--- TASK INSTRUCTIONS ---
Would you mind restating all of the records word for word, skipping the pictures?

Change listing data
= Beginning of Section =
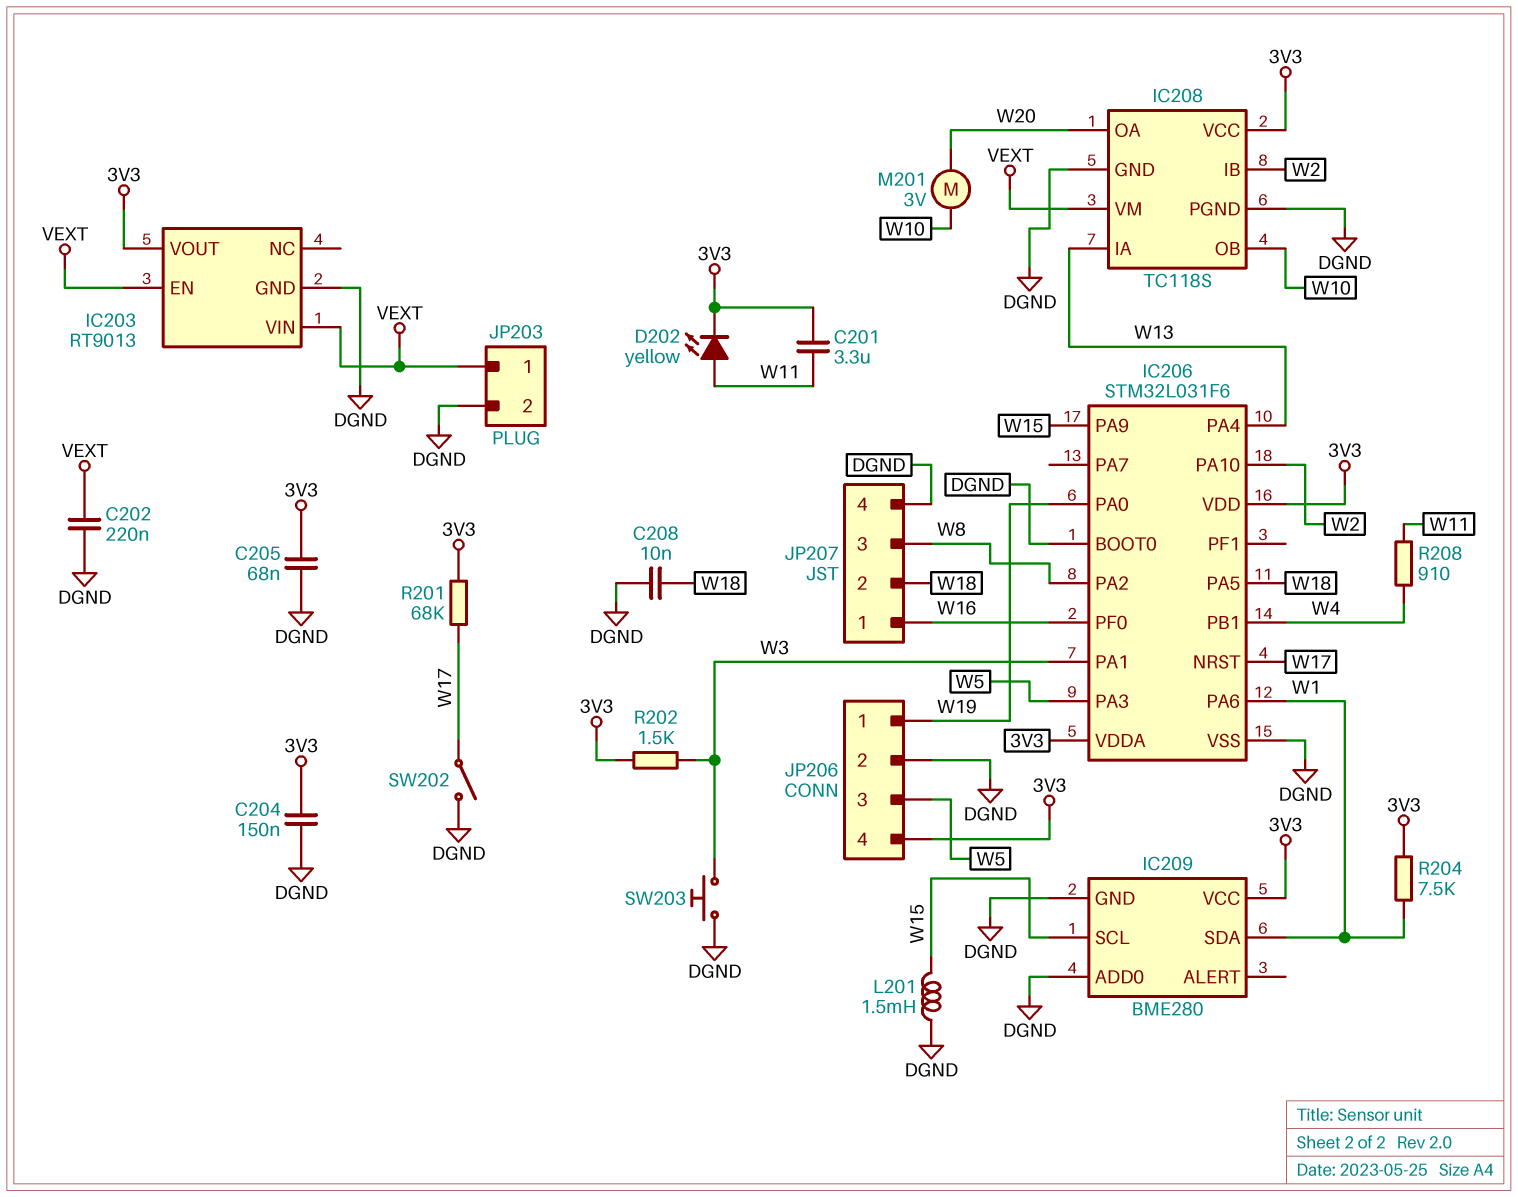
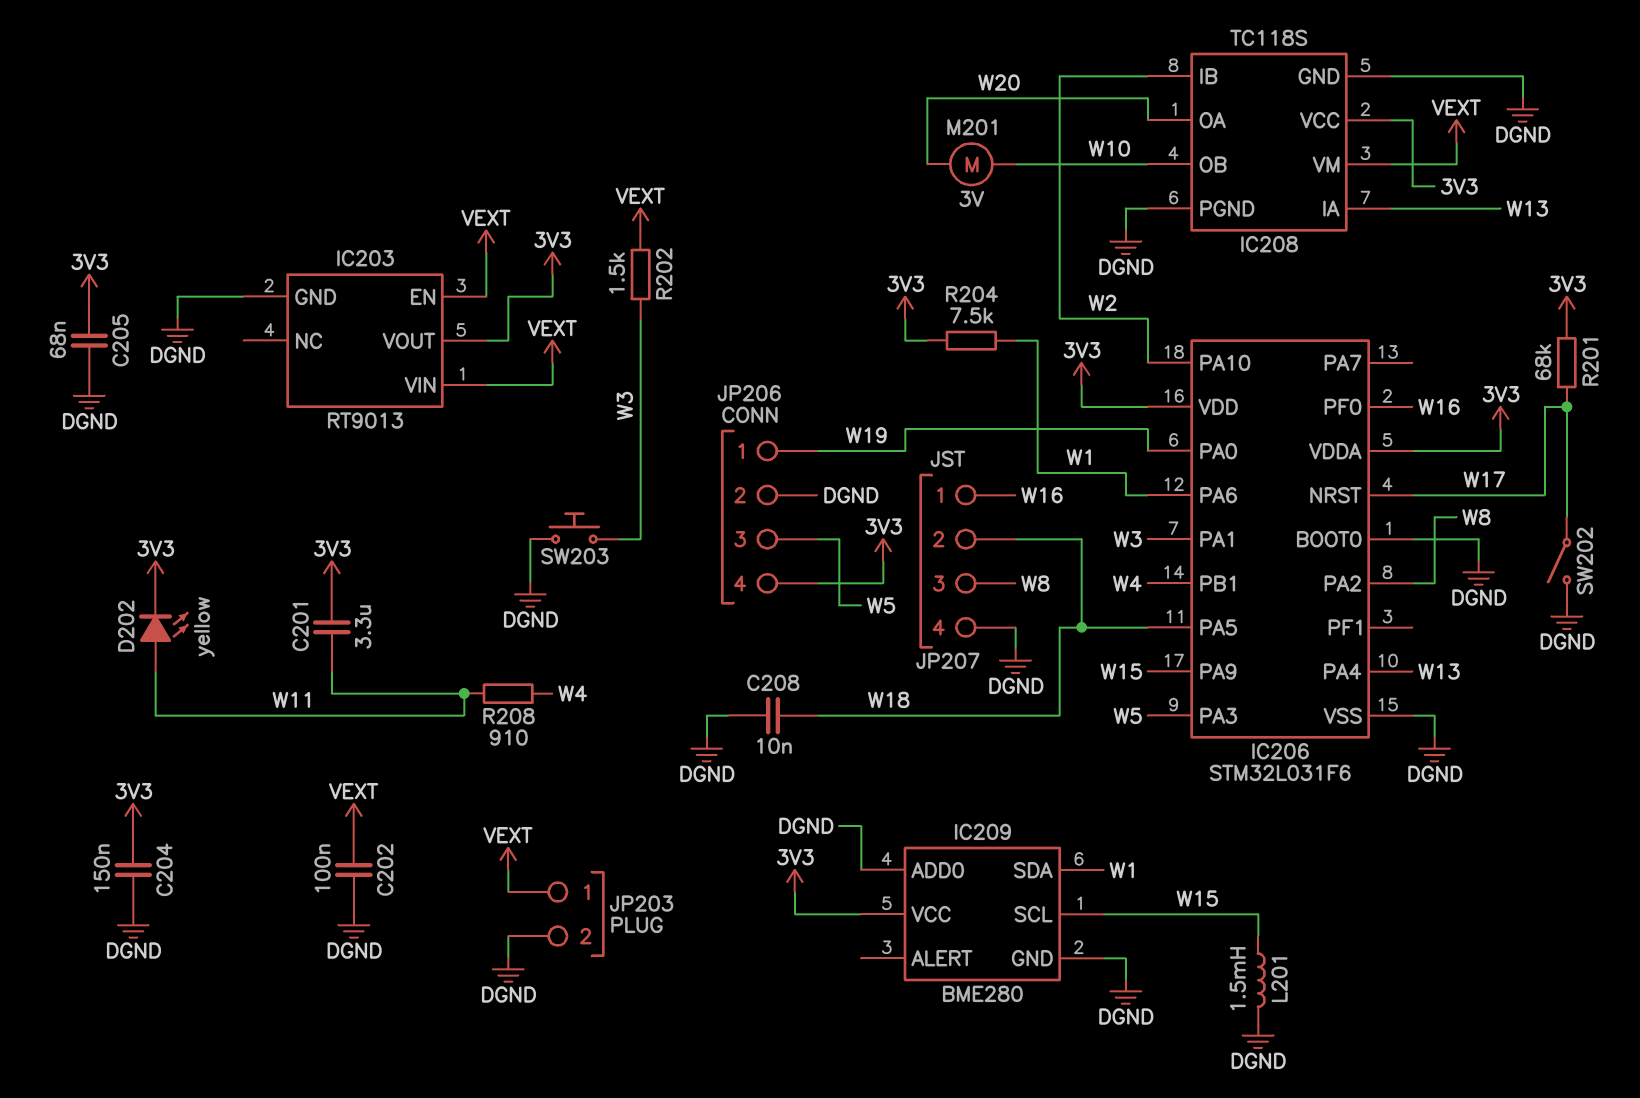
C202: 220nF (DGND, VEXT) -> 100nF (DGND, VEXT)
R202: 1.5k (3V3, W3) -> 1.5k (VEXT, W3)

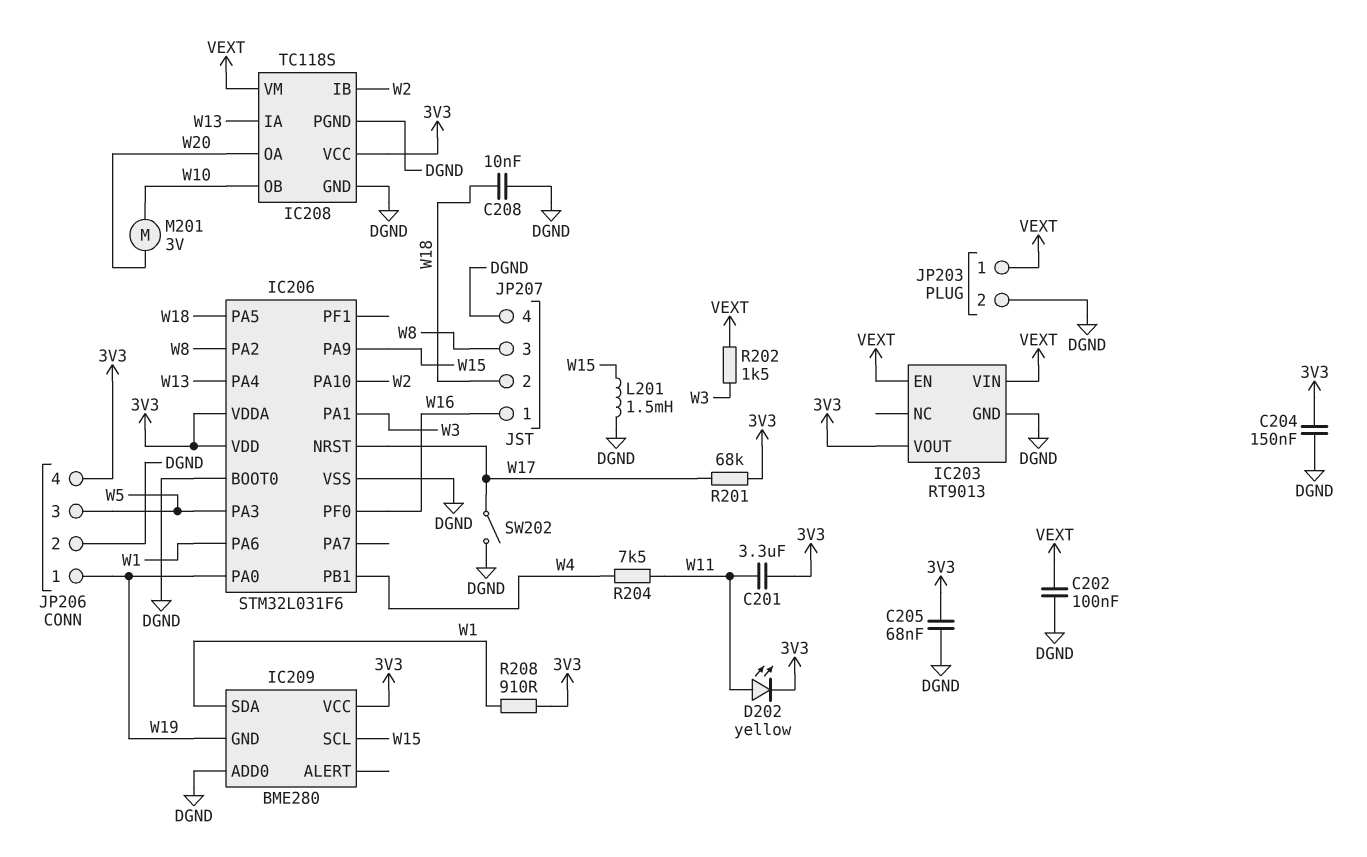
IC209 pin GND: DGND -> W19
R204: 7.5k (3V3, W1) -> 7.5k (W4, W11)
R208: 910 (W4, W11) -> 910 (3V3, W1)
SW203: button (DGND, W3) -> none

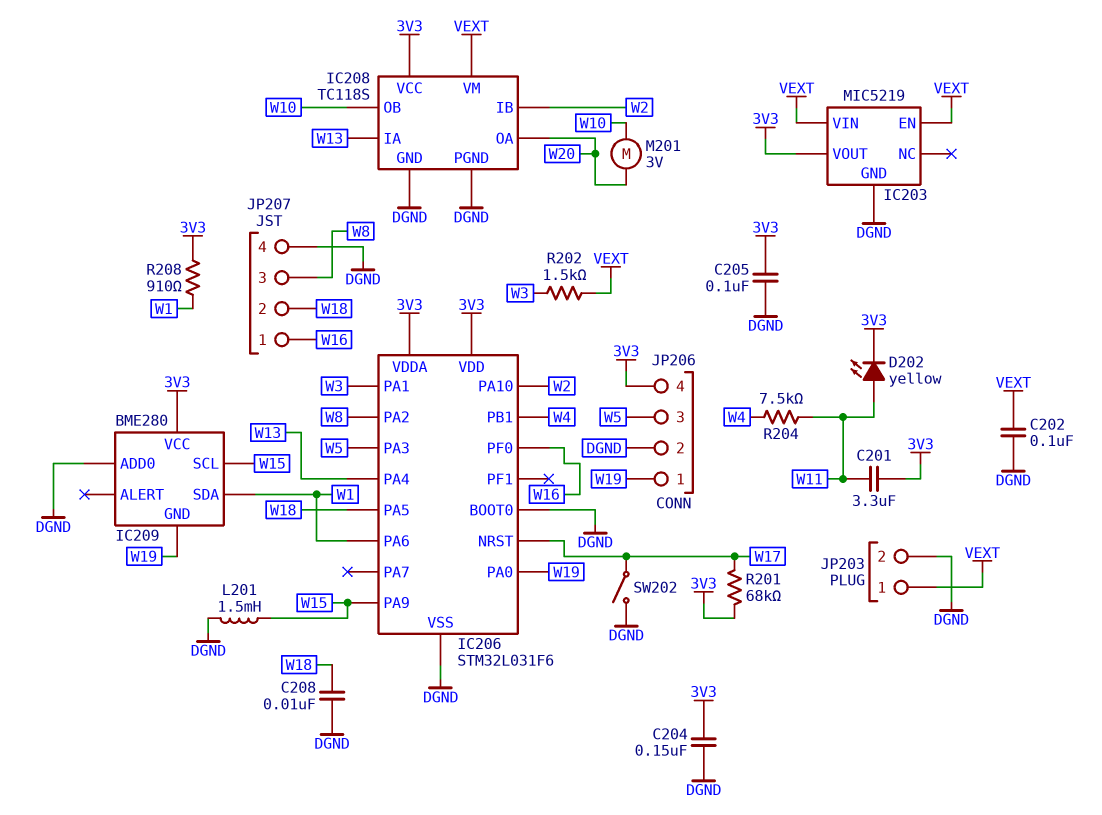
C205: 68nF (3V3, DGND) -> 100nF (3V3, DGND)
IC203: RT9013 -> MIC5219

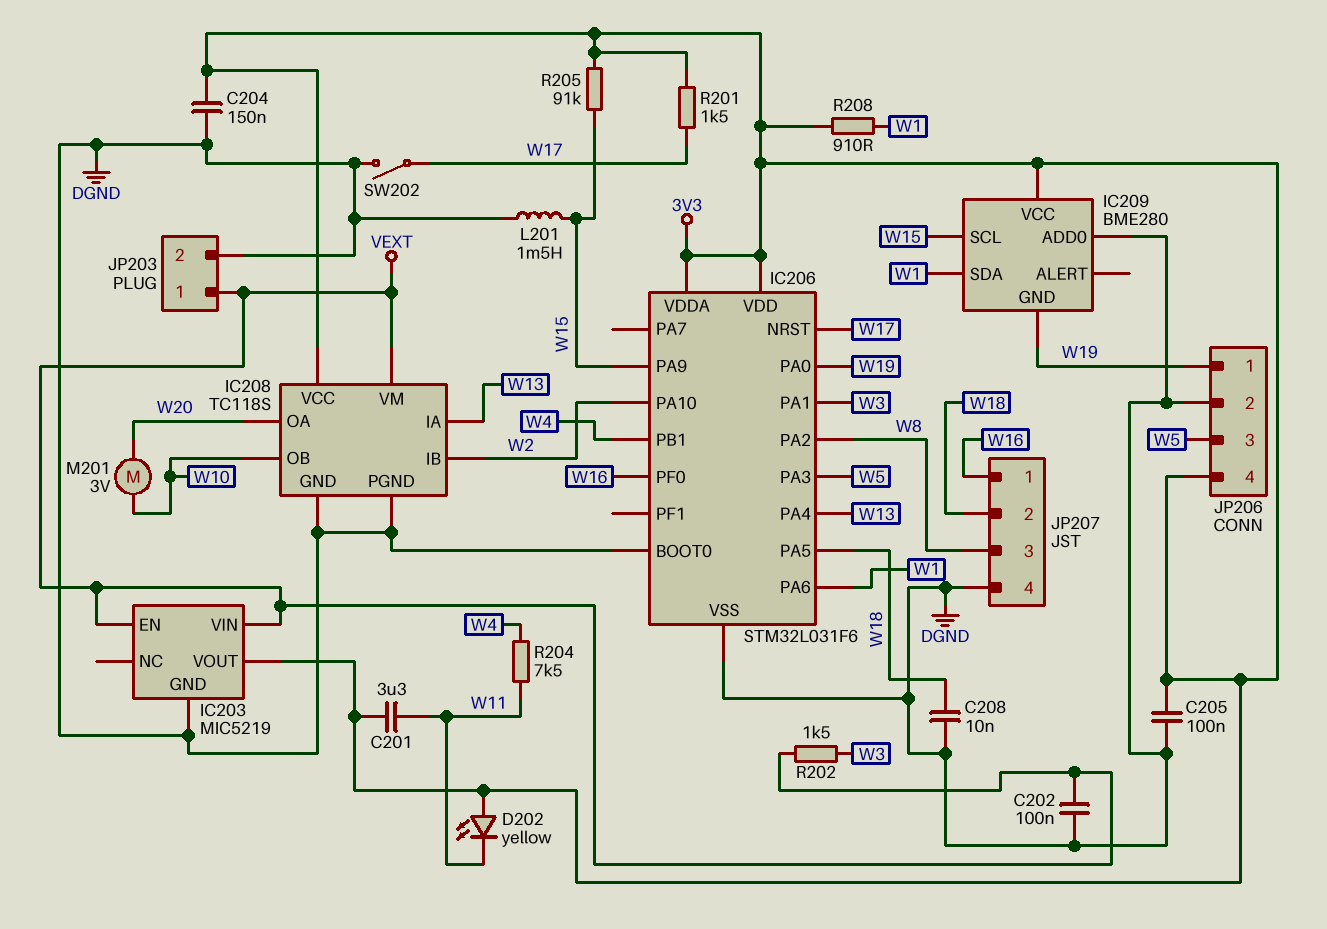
D202: LED yellow (A W11, K 3V3) -> LED yellow (A 3V3, K W11)
R201: 68k (3V3, W17) -> 1.5k (3V3, W17)
R205: none -> 91k (3V3, W15)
= End of Section =
--- EXERCISE SOLUTION ---
C202: 220nF (DGND, VEXT) -> 100nF (DGND, VEXT)
R202: 1.5k (3V3, W3) -> 1.5k (VEXT, W3)

IC209 pin GND: DGND -> W19
R204: 7.5k (3V3, W1) -> 7.5k (W4, W11)
R208: 910 (W4, W11) -> 910 (3V3, W1)
SW203: button (DGND, W3) -> none

C205: 68nF (3V3, DGND) -> 100nF (3V3, DGND)
IC203: RT9013 -> MIC5219

D202: LED yellow (A W11, K 3V3) -> LED yellow (A 3V3, K W11)
R201: 68k (3V3, W17) -> 1.5k (3V3, W17)
R205: none -> 91k (3V3, W15)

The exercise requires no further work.